WORK ITEM: Retype each line below precisely.

Version difference data
--
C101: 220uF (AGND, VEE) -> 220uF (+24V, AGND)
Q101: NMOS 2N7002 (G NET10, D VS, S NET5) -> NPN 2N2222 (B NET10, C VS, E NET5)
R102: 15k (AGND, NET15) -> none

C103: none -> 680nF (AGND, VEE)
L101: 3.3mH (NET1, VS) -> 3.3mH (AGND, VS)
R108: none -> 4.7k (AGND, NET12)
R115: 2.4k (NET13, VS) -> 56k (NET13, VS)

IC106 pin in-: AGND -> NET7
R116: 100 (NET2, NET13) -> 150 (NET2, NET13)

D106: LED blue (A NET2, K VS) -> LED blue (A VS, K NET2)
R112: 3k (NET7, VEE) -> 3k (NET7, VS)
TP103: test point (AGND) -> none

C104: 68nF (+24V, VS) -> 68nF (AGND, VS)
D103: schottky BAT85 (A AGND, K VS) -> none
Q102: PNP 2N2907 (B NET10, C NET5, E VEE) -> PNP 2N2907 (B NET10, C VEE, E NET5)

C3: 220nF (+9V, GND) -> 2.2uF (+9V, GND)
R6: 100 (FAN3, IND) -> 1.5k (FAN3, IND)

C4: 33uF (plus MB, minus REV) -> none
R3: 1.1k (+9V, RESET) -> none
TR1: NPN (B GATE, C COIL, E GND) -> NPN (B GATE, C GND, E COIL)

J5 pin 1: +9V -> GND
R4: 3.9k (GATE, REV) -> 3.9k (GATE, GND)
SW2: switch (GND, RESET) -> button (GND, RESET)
--
SOLUTION FOR THIS EXERCISE:
C101: 220uF (AGND, VEE) -> 220uF (+24V, AGND)
Q101: NMOS 2N7002 (G NET10, D VS, S NET5) -> NPN 2N2222 (B NET10, C VS, E NET5)
R102: 15k (AGND, NET15) -> none

C103: none -> 680nF (AGND, VEE)
L101: 3.3mH (NET1, VS) -> 3.3mH (AGND, VS)
R108: none -> 4.7k (AGND, NET12)
R115: 2.4k (NET13, VS) -> 56k (NET13, VS)

IC106 pin in-: AGND -> NET7
R116: 100 (NET2, NET13) -> 150 (NET2, NET13)

D106: LED blue (A NET2, K VS) -> LED blue (A VS, K NET2)
R112: 3k (NET7, VEE) -> 3k (NET7, VS)
TP103: test point (AGND) -> none

C104: 68nF (+24V, VS) -> 68nF (AGND, VS)
D103: schottky BAT85 (A AGND, K VS) -> none
Q102: PNP 2N2907 (B NET10, C NET5, E VEE) -> PNP 2N2907 (B NET10, C VEE, E NET5)

C3: 220nF (+9V, GND) -> 2.2uF (+9V, GND)
R6: 100 (FAN3, IND) -> 1.5k (FAN3, IND)

C4: 33uF (plus MB, minus REV) -> none
R3: 1.1k (+9V, RESET) -> none
TR1: NPN (B GATE, C COIL, E GND) -> NPN (B GATE, C GND, E COIL)

J5 pin 1: +9V -> GND
R4: 3.9k (GATE, REV) -> 3.9k (GATE, GND)
SW2: switch (GND, RESET) -> button (GND, RESET)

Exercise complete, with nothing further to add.